• _SUPPLIED DATA_
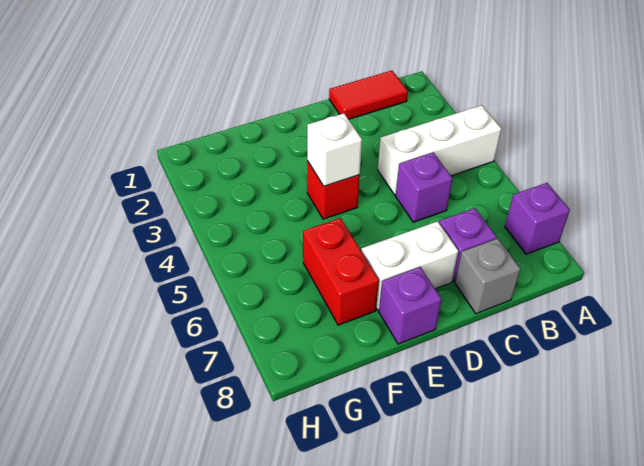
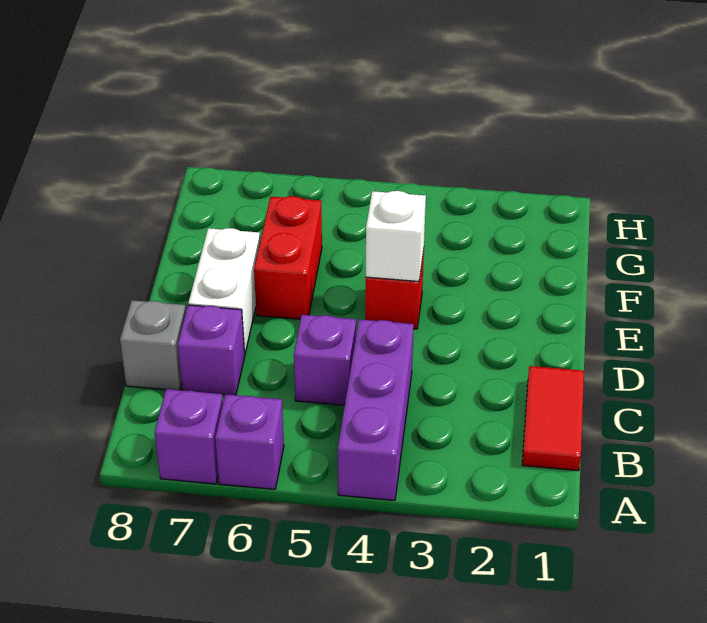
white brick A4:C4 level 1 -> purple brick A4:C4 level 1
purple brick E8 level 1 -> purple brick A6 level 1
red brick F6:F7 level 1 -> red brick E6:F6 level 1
---
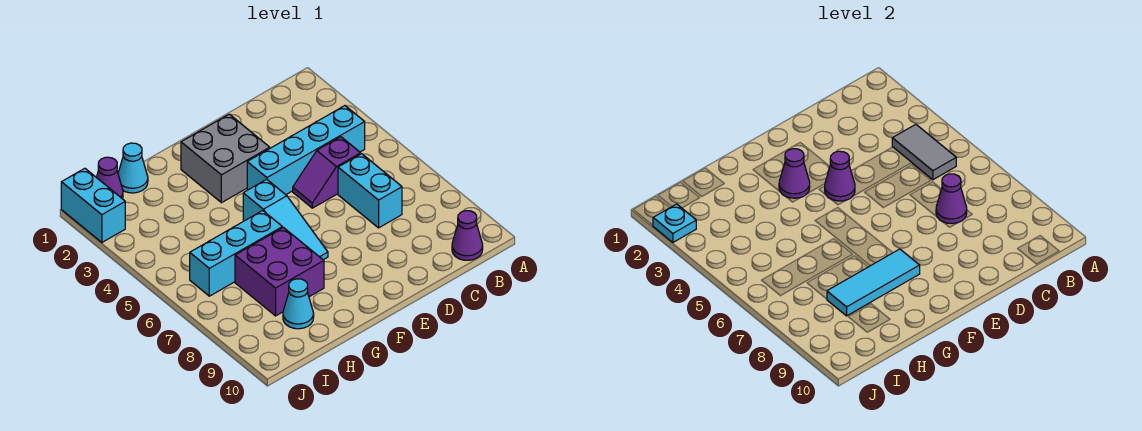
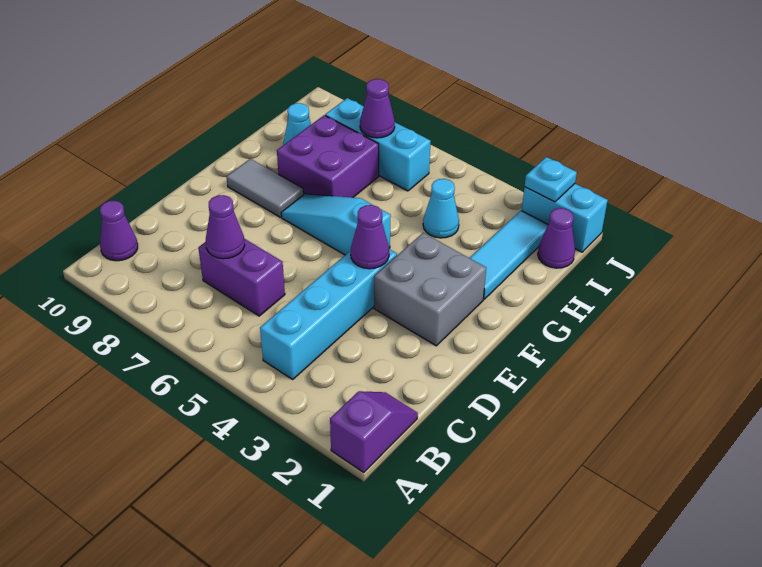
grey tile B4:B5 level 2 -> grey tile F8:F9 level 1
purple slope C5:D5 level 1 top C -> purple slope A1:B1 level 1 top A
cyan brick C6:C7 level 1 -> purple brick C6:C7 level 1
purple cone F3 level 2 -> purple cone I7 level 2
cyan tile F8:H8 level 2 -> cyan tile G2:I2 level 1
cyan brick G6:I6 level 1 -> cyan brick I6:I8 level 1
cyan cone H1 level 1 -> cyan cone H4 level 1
* * *
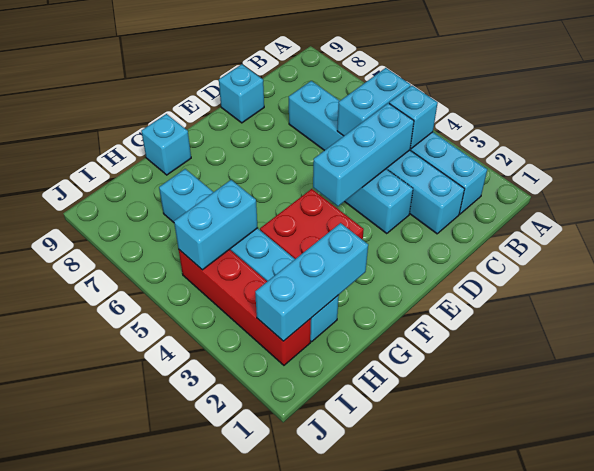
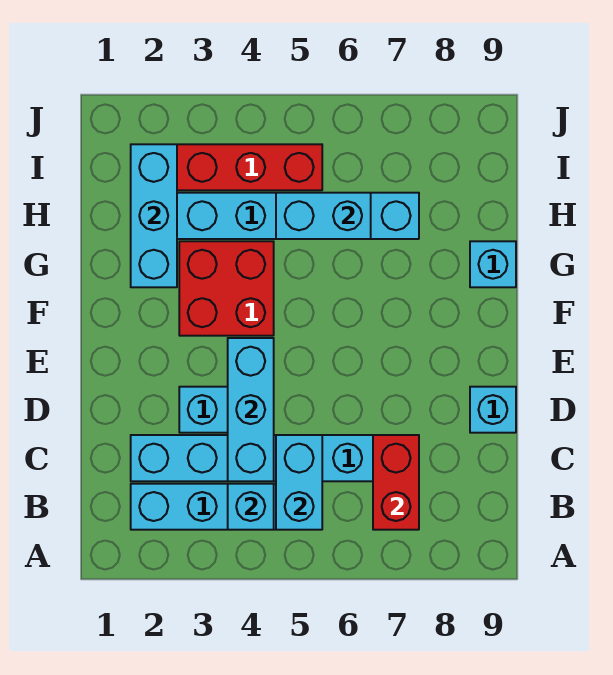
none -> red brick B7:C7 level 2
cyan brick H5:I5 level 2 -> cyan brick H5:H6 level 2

• _THE PROBLEM_
Only lines with the string "tile" belong in the answer; copy each of them from the listing.

• _RESPONSE TO THIS TASK_
grey tile B4:B5 level 2 -> grey tile F8:F9 level 1
cyan tile F8:H8 level 2 -> cyan tile G2:I2 level 1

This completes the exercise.